### [DATI REGISTRATI]
====================

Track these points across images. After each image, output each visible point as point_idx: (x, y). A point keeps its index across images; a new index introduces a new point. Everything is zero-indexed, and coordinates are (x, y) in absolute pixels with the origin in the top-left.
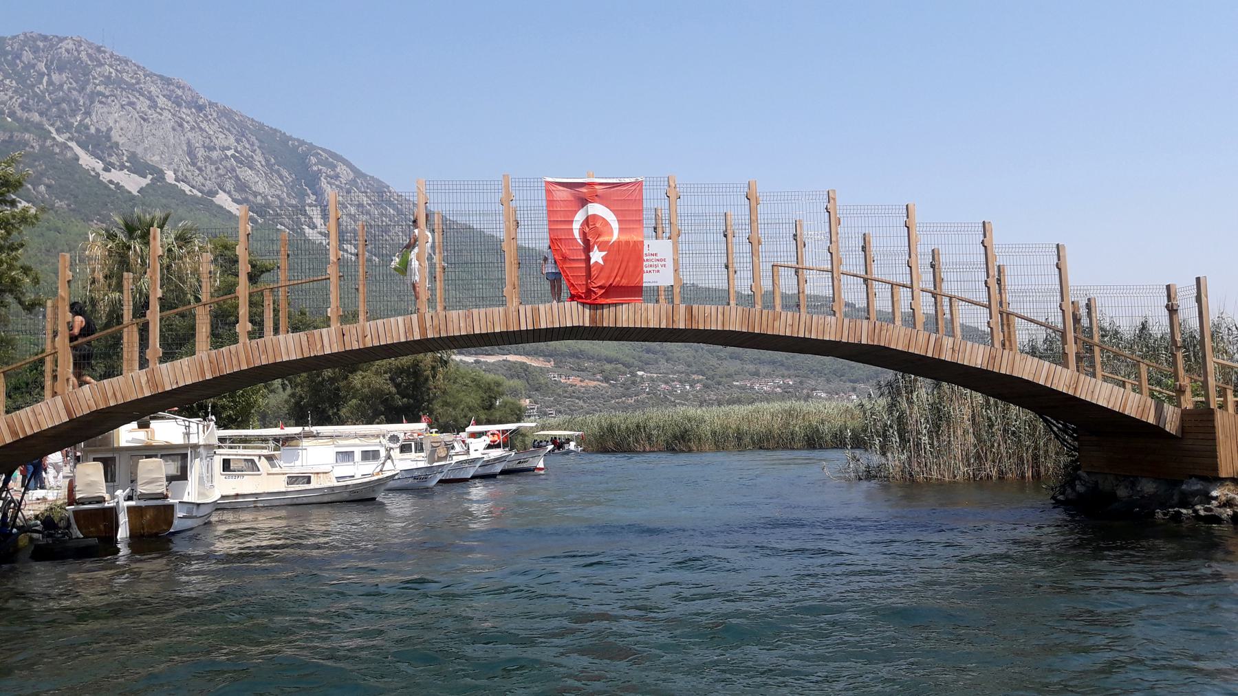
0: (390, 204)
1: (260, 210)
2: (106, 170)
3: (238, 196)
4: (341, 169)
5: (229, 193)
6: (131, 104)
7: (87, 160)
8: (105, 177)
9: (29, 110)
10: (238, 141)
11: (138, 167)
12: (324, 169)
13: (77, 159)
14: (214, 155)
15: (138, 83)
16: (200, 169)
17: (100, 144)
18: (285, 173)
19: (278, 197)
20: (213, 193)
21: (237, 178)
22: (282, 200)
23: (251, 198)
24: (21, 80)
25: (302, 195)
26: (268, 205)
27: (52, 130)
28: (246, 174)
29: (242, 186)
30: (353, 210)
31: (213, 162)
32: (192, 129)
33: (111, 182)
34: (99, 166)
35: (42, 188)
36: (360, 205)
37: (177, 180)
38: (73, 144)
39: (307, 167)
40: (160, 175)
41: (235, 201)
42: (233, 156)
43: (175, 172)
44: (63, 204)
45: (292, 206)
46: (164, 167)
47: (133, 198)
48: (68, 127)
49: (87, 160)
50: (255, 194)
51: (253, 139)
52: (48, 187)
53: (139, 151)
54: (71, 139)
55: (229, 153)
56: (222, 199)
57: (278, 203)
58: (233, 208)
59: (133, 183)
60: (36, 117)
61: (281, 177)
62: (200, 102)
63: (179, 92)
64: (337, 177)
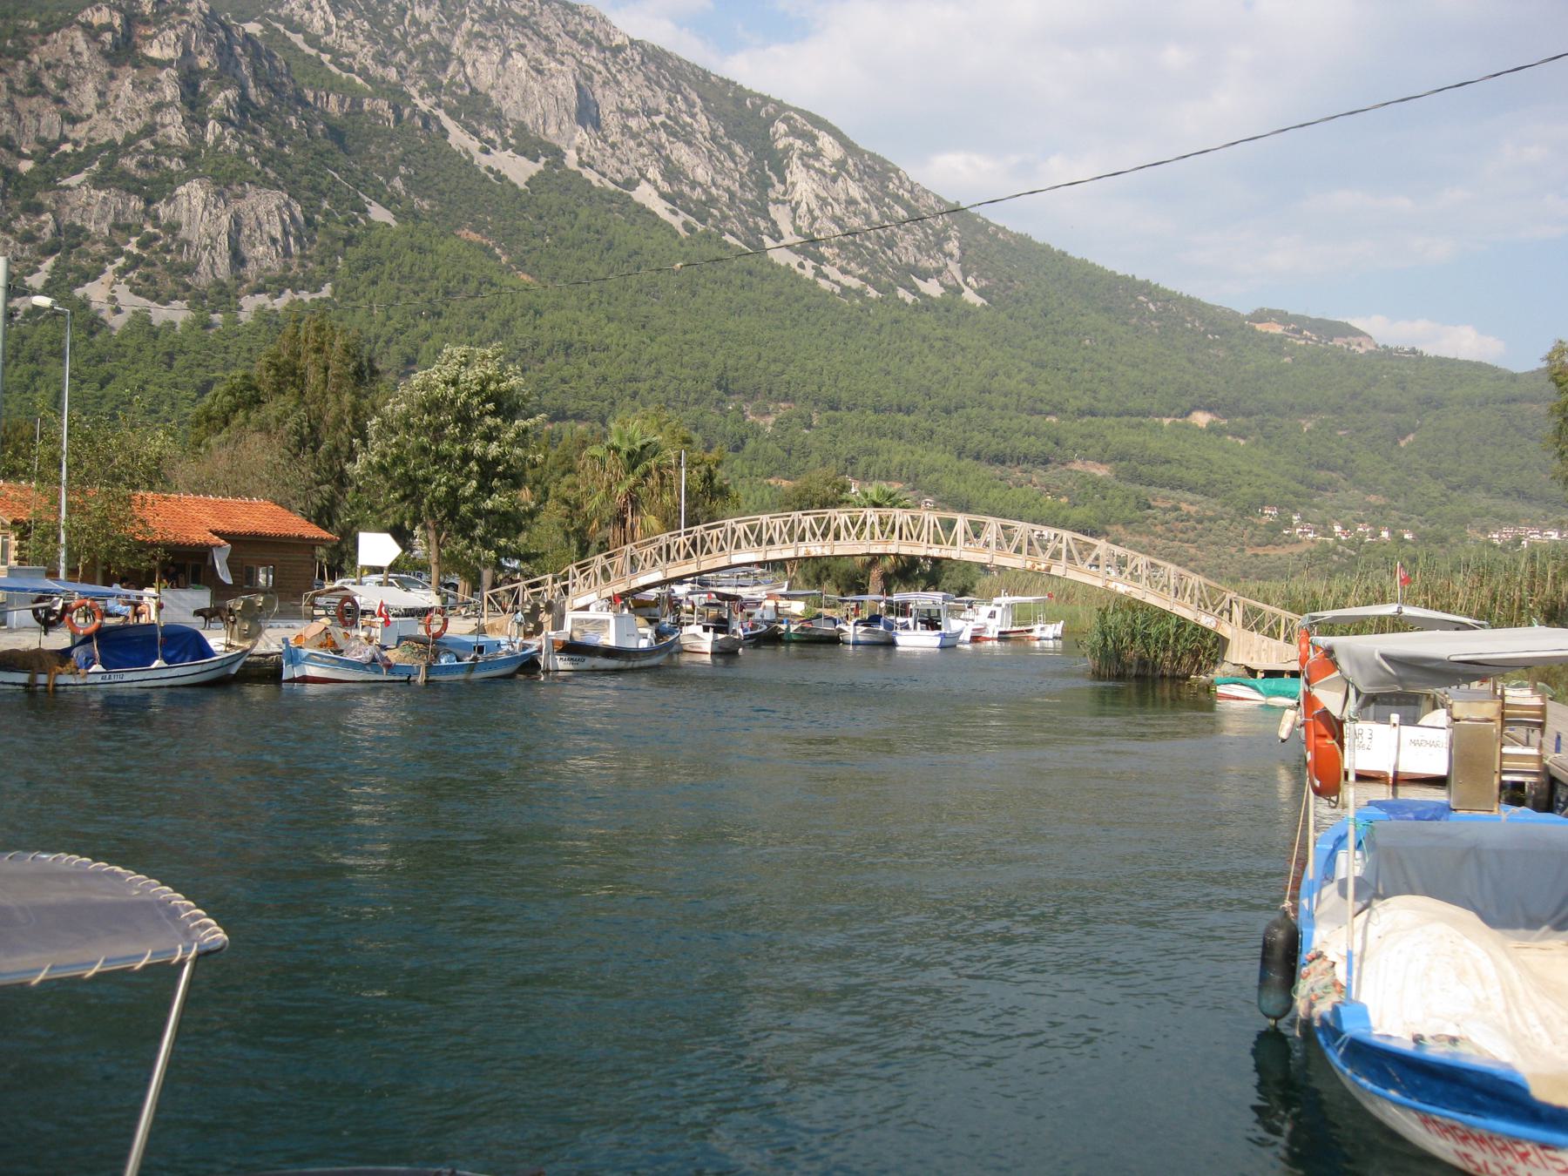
0: (898, 199)
1: (700, 211)
2: (487, 152)
3: (666, 188)
4: (825, 141)
5: (653, 183)
6: (521, 47)
7: (458, 138)
8: (482, 161)
9: (385, 65)
10: (670, 101)
11: (528, 145)
12: (798, 143)
13: (444, 133)
14: (633, 123)
15: (532, 14)
16: (613, 146)
17: (476, 108)
18: (738, 150)
19: (728, 190)
20: (630, 184)
21: (668, 159)
22: (732, 195)
23: (686, 190)
24: (376, 21)
25: (764, 185)
26: (712, 201)
27: (414, 92)
28: (681, 153)
29: (672, 172)
30: (838, 211)
31: (634, 136)
32: (605, 84)
33: (490, 169)
34: (474, 145)
35: (398, 183)
36: (851, 202)
37: (581, 164)
38: (440, 113)
39: (768, 140)
40: (557, 154)
41: (663, 196)
42: (663, 124)
43: (579, 150)
44: (426, 204)
45: (746, 202)
46: (563, 146)
47: (519, 193)
48: (436, 88)
49: (458, 138)
50: (694, 184)
51: (694, 96)
52: (407, 179)
53: (528, 119)
54: (439, 105)
55: (657, 120)
56: (645, 195)
57: (725, 197)
58: (660, 208)
59: (519, 170)
60: (392, 74)
61: (732, 156)
62: (618, 40)
63: (588, 26)
64: (818, 155)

====================

### [COSA PRODURRE]
Riscrivi i record dall'inizio fino alla riga con "14: (633, 123)" inclusa, sostituendo "zero-indexed" con "one-indexed" e lasciando tutto il resto invariato. Ometti le immagini dalla risposta.

### [SOLUZIONE SVOLTA]
Track these points across images. After each image, output each visible point as point_idx: (x, y). A point keeps its index across images; a new index introduces a new point. Everything is one-indexed, and coordinates are (x, y) in absolute pixels with the origin in the top-left.
0: (390, 204)
1: (260, 210)
2: (106, 170)
3: (238, 196)
4: (341, 169)
5: (229, 193)
6: (131, 104)
7: (87, 160)
8: (105, 177)
9: (29, 110)
10: (238, 141)
11: (138, 167)
12: (324, 169)
13: (77, 159)
14: (214, 155)
15: (138, 83)
16: (200, 169)
17: (100, 144)
18: (285, 173)
19: (278, 197)
20: (213, 193)
21: (237, 178)
22: (282, 200)
23: (251, 198)
24: (21, 80)
25: (302, 195)
26: (268, 205)
27: (52, 130)
28: (246, 174)
29: (242, 186)
30: (353, 210)
31: (213, 162)
32: (192, 129)
33: (111, 182)
34: (99, 166)
35: (42, 188)
36: (360, 205)
37: (177, 180)
38: (73, 144)
39: (307, 167)
40: (160, 175)
41: (235, 201)
42: (233, 156)
43: (175, 172)
44: (63, 204)
45: (292, 206)
46: (164, 167)
47: (133, 198)
48: (68, 127)
49: (87, 160)
50: (255, 194)
51: (253, 139)
52: (48, 187)
53: (139, 151)
54: (71, 139)
55: (229, 153)
56: (222, 199)
57: (278, 203)
58: (233, 208)
59: (133, 183)
60: (36, 117)
61: (281, 177)
62: (200, 102)
63: (179, 92)
64: (337, 177)
0: (898, 199)
1: (700, 211)
2: (487, 152)
3: (666, 188)
4: (825, 141)
5: (653, 183)
6: (521, 47)
7: (458, 138)
8: (482, 161)
9: (385, 65)
10: (670, 101)
11: (528, 145)
12: (798, 143)
13: (444, 133)
14: (633, 123)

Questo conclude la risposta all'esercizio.